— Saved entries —

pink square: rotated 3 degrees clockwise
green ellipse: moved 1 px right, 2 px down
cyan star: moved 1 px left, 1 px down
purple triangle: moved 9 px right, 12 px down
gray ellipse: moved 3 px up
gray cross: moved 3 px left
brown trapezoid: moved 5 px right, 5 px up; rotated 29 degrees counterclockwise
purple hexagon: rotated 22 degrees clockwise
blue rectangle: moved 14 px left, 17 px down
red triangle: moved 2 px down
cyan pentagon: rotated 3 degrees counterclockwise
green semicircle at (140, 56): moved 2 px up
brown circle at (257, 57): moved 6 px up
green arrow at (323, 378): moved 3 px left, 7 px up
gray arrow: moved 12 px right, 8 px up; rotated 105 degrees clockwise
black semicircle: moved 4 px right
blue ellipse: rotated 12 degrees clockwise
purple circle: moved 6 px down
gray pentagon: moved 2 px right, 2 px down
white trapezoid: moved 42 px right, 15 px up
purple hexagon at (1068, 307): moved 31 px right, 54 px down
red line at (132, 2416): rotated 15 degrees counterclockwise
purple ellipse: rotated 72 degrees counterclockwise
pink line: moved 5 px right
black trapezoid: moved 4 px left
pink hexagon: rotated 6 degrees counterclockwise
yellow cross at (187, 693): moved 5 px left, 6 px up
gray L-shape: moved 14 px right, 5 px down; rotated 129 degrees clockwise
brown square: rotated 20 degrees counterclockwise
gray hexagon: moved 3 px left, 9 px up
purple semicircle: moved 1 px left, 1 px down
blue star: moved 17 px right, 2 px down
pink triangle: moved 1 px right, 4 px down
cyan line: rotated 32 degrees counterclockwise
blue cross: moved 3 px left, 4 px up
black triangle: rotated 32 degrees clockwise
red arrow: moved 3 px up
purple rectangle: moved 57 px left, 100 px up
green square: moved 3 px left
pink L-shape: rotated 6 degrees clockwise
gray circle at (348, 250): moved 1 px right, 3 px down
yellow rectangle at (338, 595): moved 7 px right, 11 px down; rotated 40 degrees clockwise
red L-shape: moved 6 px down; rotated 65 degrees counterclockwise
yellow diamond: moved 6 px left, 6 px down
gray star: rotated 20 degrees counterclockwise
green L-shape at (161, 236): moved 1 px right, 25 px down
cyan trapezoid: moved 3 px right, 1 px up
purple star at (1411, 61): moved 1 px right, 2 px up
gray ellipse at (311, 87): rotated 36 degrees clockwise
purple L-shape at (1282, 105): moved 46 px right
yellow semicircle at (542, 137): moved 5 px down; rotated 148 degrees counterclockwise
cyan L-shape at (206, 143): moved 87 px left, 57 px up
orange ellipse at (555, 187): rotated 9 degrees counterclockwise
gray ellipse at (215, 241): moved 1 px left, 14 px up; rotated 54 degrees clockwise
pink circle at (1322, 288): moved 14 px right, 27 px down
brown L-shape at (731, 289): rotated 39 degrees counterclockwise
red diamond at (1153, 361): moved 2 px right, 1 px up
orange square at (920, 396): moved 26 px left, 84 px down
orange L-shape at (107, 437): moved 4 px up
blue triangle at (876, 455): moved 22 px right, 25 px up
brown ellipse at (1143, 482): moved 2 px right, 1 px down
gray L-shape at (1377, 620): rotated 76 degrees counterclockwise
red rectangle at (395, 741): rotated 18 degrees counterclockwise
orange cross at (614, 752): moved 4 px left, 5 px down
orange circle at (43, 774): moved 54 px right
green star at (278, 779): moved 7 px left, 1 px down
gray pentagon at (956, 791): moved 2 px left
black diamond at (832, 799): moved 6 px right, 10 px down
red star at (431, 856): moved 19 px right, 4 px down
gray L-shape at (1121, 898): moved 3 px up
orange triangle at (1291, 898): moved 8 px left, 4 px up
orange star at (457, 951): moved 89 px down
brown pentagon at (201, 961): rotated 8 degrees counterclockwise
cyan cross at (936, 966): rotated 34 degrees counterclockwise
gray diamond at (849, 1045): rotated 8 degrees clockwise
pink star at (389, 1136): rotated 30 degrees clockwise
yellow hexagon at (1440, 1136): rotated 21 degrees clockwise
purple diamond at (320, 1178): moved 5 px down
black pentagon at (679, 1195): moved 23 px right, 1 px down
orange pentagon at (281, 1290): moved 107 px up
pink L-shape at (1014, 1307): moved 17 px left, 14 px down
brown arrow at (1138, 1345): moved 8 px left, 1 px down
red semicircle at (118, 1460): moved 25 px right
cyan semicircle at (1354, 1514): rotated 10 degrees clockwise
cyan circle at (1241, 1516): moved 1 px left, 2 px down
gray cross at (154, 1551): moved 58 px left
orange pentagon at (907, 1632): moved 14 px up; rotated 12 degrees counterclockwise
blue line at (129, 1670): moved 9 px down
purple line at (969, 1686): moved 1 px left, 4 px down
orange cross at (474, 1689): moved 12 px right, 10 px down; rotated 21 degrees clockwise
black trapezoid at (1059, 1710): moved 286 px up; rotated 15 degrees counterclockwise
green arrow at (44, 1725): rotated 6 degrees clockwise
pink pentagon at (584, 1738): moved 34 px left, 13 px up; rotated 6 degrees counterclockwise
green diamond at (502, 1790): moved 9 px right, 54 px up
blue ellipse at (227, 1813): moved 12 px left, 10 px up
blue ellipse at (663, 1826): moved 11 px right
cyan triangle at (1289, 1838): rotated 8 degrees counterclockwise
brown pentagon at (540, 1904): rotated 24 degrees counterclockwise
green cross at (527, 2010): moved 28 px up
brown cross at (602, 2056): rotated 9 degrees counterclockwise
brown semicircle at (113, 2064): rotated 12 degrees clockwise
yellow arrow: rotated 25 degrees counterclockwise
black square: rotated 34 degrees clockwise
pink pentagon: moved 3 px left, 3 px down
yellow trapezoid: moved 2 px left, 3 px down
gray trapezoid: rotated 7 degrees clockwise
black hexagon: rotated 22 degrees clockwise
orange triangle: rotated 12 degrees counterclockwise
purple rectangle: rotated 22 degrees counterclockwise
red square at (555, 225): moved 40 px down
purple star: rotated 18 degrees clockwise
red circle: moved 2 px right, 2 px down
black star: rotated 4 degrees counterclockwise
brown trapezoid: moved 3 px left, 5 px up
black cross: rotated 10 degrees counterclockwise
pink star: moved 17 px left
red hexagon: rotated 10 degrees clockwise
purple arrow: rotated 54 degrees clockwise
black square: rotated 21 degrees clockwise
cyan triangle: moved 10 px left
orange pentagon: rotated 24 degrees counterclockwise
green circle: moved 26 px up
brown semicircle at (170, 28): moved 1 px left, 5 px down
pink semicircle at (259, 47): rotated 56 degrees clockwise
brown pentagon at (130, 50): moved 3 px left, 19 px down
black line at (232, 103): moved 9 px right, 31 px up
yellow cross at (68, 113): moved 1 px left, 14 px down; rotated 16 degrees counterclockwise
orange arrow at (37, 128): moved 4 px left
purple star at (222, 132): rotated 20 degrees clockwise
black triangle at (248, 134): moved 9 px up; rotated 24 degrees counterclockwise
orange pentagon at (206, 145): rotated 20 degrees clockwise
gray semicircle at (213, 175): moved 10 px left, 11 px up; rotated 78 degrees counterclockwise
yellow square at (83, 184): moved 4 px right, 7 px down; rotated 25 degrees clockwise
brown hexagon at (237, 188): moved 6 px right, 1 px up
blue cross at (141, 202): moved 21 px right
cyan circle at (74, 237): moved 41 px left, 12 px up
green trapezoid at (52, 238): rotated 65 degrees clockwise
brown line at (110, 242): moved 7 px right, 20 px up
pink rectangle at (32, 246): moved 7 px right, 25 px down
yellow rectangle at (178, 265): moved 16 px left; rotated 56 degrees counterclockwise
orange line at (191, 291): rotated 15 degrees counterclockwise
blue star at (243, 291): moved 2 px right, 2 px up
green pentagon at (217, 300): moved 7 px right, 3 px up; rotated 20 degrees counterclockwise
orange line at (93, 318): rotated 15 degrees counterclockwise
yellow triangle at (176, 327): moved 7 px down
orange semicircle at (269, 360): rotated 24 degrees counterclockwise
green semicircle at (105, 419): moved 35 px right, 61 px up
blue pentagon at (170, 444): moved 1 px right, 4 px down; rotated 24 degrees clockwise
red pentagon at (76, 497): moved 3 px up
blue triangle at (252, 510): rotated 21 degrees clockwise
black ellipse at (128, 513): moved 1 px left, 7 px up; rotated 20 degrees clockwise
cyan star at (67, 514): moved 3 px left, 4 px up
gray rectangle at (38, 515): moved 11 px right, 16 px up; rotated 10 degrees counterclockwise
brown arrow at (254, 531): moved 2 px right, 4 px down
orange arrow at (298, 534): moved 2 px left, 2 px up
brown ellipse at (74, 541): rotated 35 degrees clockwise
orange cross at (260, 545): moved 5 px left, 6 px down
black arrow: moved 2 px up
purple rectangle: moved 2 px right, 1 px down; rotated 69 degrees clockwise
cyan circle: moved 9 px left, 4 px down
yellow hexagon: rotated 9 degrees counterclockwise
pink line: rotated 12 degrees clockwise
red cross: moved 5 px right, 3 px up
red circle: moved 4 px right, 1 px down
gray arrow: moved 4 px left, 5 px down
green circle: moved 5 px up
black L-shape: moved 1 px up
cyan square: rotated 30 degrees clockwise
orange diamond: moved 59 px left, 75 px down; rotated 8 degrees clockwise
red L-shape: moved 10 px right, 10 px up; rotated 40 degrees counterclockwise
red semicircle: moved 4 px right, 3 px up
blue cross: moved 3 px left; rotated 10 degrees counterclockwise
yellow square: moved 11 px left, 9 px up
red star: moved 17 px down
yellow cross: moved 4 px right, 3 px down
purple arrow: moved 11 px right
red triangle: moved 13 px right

— TASK —
Above are the records. Copy every line in them holding "square".

— RESULT BELOW —
pink square: rotated 3 degrees clockwise
brown square: rotated 20 degrees counterclockwise
green square: moved 3 px left
orange square at (920, 396): moved 26 px left, 84 px down
black square: rotated 34 degrees clockwise
red square at (555, 225): moved 40 px down
black square: rotated 21 degrees clockwise
yellow square at (83, 184): moved 4 px right, 7 px down; rotated 25 degrees clockwise
cyan square: rotated 30 degrees clockwise
yellow square: moved 11 px left, 9 px up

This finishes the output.